## [Work instructions]
Every entry below should be written out exactly, and no image should appear.

## [Data to examine]
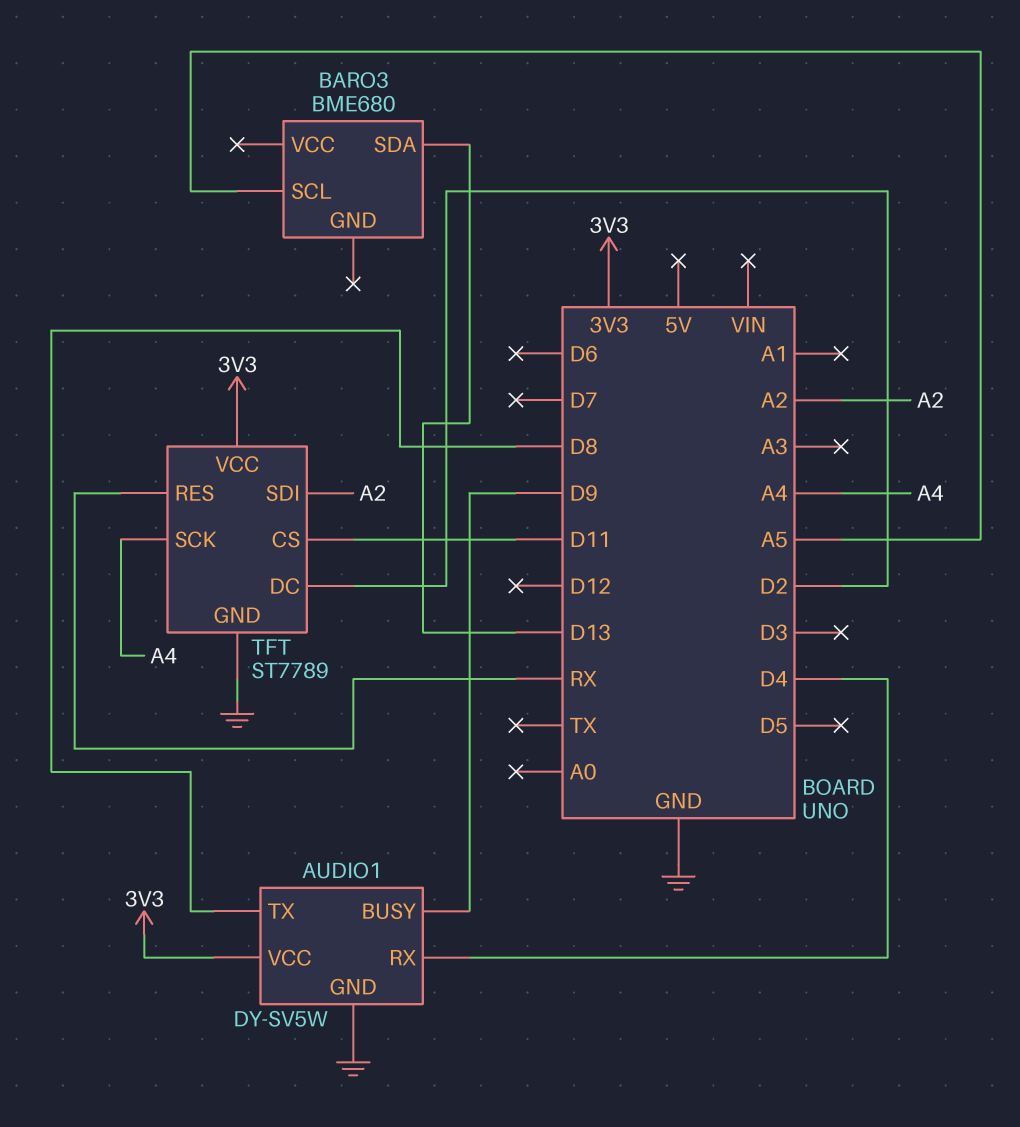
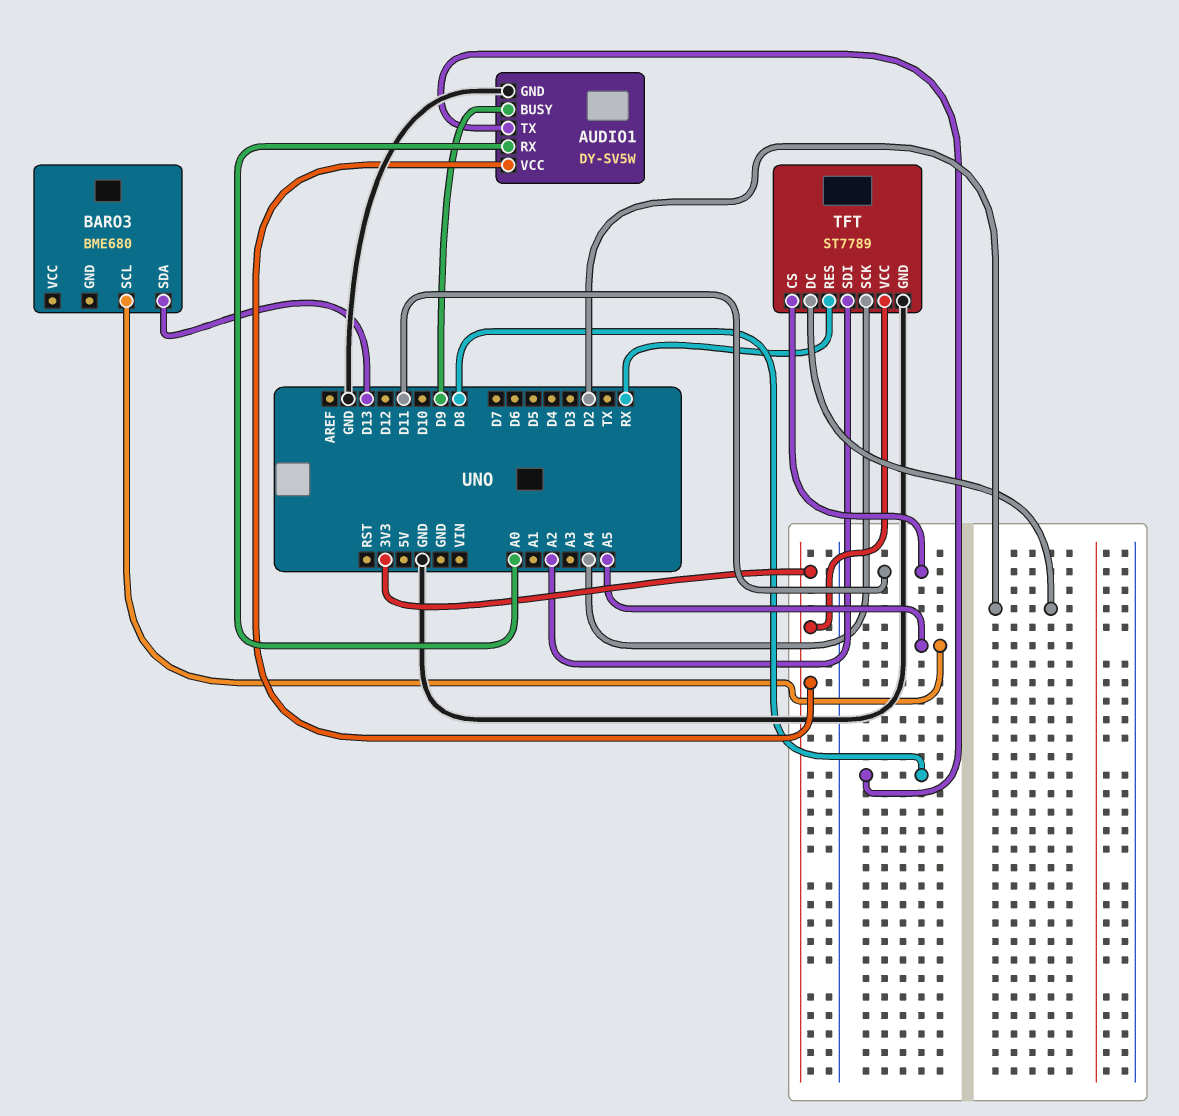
AUDIO1 pin RX: D4 -> A0

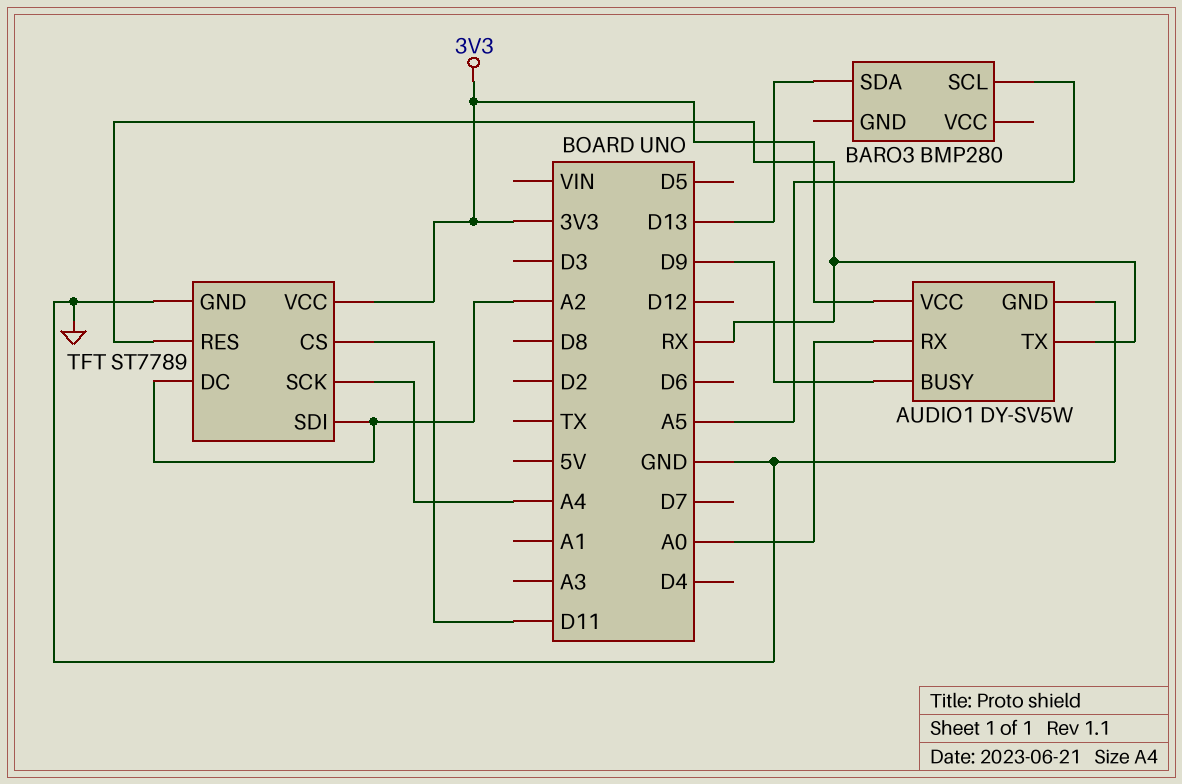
AUDIO1 pin TX: D8 -> RX
BARO3: BME680 -> BMP280
TFT pin DC: D2 -> A2

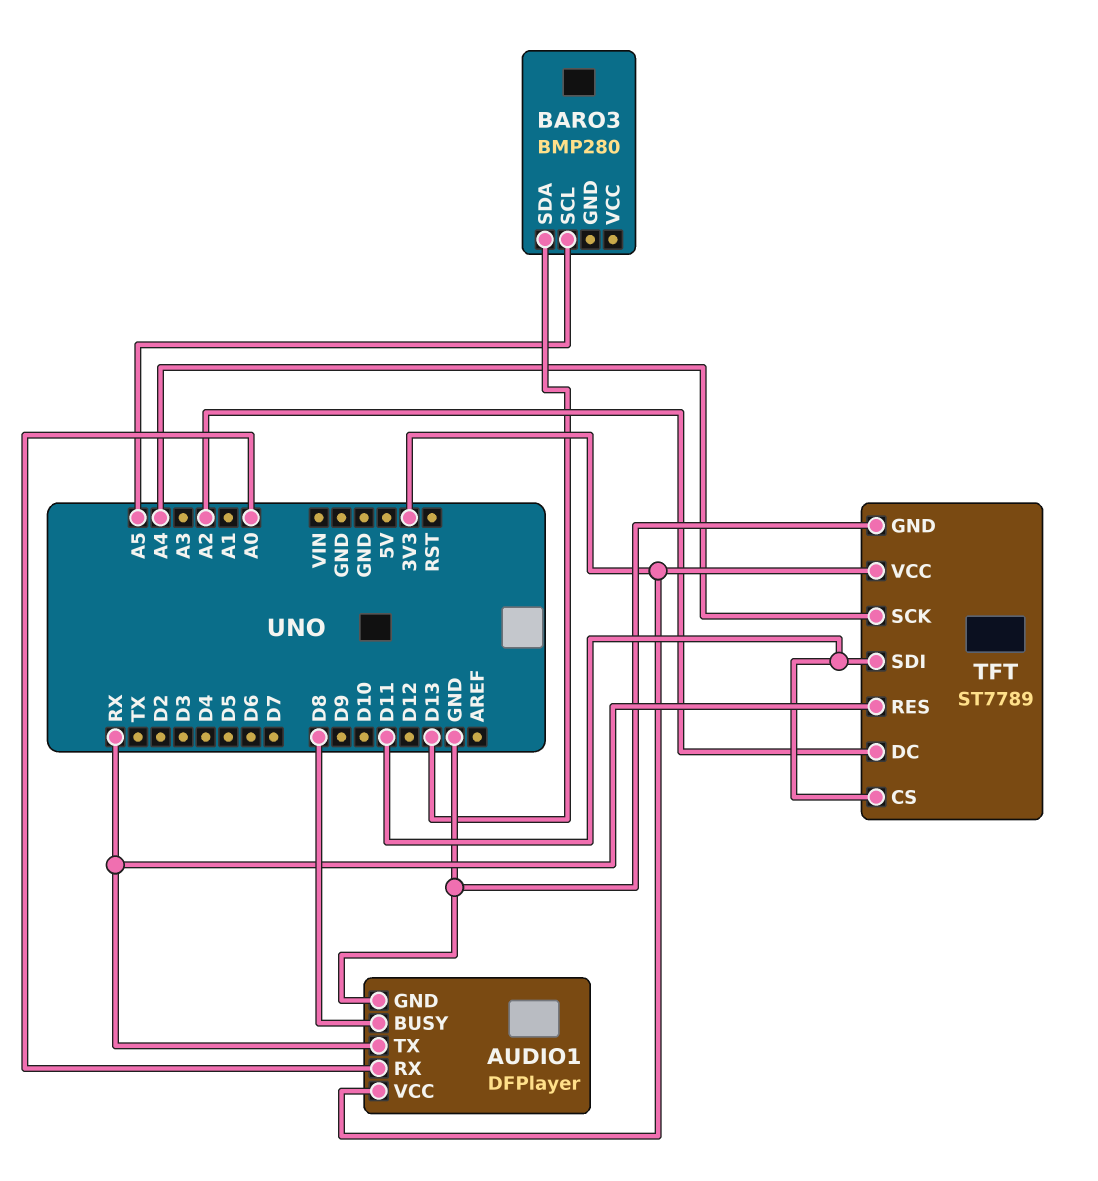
AUDIO1: DY-SV5W -> DFPlayer
AUDIO1 pin BUSY: D9 -> D8
TFT pin SDI: A2 -> D11

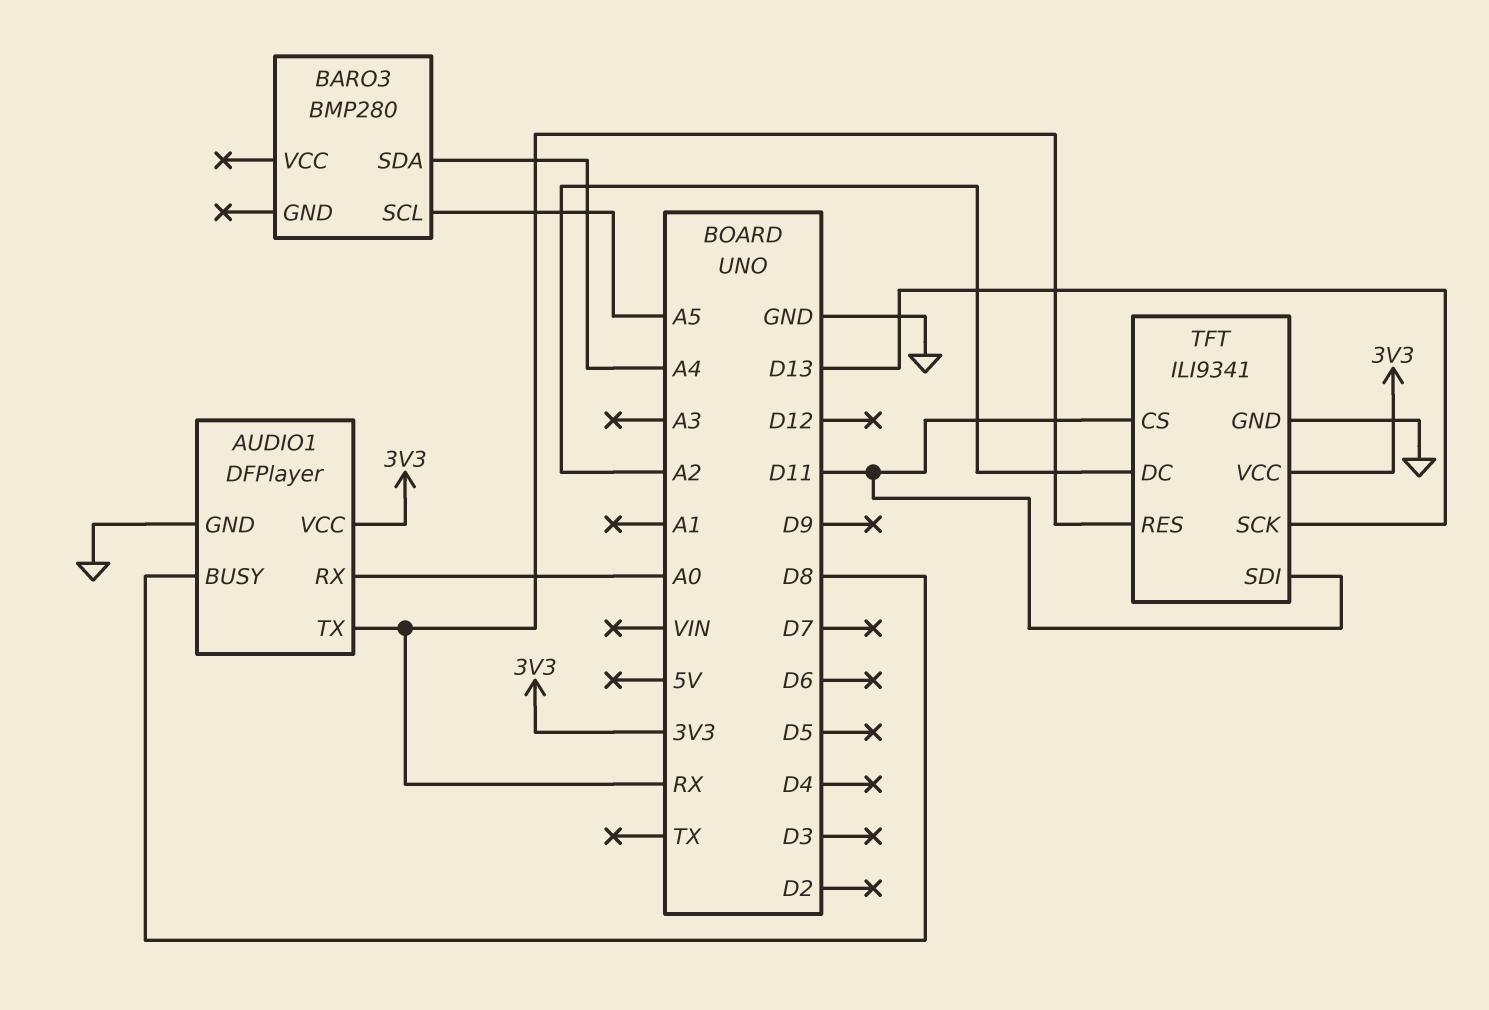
BARO3 pin SDA: D13 -> A4
TFT: ST7789 -> ILI9341
TFT pin SCK: A4 -> D13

## [Written reply]
AUDIO1 pin RX: D4 -> A0

AUDIO1 pin TX: D8 -> RX
BARO3: BME680 -> BMP280
TFT pin DC: D2 -> A2

AUDIO1: DY-SV5W -> DFPlayer
AUDIO1 pin BUSY: D9 -> D8
TFT pin SDI: A2 -> D11

BARO3 pin SDA: D13 -> A4
TFT: ST7789 -> ILI9341
TFT pin SCK: A4 -> D13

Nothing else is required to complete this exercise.